REQUIRED ACTION
Your task is to find every line in the records that holds the string "bottle" and copy it.

[Before-and-after object lists]
________
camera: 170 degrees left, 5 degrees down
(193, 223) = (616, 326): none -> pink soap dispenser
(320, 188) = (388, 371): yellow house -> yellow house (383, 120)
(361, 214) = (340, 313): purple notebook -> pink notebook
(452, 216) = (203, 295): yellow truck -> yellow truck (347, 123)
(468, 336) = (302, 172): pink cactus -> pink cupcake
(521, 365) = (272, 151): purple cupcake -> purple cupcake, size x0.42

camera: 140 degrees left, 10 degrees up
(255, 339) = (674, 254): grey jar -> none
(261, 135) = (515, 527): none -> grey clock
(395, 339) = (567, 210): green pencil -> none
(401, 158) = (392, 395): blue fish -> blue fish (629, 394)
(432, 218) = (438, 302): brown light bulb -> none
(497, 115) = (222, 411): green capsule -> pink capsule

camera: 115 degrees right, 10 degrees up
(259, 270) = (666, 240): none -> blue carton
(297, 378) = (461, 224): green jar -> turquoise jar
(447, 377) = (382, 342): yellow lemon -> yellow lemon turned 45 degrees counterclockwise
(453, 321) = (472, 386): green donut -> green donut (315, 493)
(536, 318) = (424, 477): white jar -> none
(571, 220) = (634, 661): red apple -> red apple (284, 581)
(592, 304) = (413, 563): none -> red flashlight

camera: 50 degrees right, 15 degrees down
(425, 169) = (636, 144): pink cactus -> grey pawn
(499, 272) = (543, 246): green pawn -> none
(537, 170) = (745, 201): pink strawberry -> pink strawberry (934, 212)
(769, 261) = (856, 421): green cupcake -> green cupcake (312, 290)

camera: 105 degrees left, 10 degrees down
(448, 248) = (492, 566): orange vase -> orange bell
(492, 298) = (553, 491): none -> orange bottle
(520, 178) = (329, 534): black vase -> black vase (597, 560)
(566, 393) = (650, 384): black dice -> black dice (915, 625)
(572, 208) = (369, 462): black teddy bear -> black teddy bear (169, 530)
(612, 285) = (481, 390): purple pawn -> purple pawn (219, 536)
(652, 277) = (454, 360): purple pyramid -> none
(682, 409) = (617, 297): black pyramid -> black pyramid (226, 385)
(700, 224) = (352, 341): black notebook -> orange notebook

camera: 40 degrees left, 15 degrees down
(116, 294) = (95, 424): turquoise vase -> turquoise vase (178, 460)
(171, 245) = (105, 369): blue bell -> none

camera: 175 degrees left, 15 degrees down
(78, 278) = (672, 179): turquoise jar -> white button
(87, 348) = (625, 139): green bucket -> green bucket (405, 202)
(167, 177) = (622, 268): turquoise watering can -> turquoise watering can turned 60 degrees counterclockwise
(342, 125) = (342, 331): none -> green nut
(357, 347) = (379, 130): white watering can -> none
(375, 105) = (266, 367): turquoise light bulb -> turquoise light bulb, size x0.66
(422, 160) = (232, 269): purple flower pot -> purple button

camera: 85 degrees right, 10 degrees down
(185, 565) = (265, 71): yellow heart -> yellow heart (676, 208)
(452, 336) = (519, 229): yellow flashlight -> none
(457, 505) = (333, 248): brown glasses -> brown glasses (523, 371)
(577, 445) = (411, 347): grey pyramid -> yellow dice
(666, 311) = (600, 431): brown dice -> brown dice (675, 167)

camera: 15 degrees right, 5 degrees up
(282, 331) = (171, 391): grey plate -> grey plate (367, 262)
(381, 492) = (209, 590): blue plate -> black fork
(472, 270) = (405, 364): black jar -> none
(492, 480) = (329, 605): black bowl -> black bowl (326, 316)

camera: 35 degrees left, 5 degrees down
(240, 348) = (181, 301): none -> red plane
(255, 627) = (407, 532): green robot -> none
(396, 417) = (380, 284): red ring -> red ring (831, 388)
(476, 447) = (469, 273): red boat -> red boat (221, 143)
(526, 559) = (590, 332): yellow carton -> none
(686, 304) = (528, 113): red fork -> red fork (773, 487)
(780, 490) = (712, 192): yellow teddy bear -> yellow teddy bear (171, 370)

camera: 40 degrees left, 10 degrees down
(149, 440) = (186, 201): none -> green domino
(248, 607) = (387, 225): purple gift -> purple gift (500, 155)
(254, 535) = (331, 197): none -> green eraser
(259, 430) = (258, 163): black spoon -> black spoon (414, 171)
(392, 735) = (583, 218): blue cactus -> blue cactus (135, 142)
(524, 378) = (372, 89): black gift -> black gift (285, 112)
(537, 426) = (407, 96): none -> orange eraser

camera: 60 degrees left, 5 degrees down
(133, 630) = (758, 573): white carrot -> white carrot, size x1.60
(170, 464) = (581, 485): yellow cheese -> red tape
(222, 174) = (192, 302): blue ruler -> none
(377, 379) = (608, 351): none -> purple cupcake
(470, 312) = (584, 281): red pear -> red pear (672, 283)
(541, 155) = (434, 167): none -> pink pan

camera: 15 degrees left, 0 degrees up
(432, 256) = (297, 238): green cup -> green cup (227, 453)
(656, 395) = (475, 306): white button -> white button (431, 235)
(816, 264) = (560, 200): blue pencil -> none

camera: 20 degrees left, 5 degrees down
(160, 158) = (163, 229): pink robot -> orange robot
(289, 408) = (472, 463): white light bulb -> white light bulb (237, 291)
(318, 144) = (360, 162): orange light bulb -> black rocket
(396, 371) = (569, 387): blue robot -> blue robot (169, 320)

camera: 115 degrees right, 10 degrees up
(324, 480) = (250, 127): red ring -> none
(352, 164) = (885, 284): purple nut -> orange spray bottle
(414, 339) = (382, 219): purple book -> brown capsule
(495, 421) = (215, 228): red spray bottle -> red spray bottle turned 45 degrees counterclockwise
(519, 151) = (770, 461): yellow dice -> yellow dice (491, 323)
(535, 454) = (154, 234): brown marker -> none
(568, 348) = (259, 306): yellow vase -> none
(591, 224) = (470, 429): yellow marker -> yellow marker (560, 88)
________
RESPONSE TO THE EXERCISE
(492, 298) = (553, 491): none -> orange bottle
(352, 164) = (885, 284): purple nut -> orange spray bottle
(495, 421) = (215, 228): red spray bottle -> red spray bottle turned 45 degrees counterclockwise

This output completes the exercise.